• Source records:
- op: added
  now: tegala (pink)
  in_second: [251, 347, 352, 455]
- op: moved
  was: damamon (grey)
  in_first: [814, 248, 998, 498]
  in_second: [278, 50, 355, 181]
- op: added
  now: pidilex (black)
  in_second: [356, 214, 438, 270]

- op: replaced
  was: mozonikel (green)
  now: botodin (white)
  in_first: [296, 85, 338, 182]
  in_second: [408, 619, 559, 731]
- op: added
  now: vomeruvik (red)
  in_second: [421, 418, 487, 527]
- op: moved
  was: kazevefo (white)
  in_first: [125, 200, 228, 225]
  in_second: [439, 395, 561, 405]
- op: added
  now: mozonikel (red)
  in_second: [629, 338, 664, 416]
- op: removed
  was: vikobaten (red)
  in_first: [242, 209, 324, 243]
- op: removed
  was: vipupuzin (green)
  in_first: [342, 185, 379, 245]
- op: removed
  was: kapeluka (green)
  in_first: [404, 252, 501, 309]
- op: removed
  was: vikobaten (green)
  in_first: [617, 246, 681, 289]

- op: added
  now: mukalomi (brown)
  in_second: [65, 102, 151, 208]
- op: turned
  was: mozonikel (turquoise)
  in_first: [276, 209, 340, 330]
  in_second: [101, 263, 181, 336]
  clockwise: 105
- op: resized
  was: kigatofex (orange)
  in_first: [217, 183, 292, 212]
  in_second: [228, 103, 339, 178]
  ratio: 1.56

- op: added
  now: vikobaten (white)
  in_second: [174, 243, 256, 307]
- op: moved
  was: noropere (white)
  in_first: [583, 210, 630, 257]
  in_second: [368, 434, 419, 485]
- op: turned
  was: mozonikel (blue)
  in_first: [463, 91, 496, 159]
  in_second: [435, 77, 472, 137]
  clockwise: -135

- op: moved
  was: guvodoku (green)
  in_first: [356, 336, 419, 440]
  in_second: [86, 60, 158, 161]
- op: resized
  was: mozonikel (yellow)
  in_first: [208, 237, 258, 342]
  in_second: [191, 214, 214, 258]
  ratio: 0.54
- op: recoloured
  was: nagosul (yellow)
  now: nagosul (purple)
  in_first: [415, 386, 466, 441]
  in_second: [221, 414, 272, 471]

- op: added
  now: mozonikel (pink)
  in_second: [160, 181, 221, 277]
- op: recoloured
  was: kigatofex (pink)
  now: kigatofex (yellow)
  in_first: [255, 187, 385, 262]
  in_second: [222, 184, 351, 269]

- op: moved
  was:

• How to complete this task: Taking the lines above, repeat exactly those from the line that contains "in_second: [251, 347, 352, 455]" through the line that contains "now: pidilex (black)", and both of those lines as well. Include nothing else.

• Expected output:
  in_second: [251, 347, 352, 455]
- op: moved
  was: damamon (grey)
  in_first: [814, 248, 998, 498]
  in_second: [278, 50, 355, 181]
- op: added
  now: pidilex (black)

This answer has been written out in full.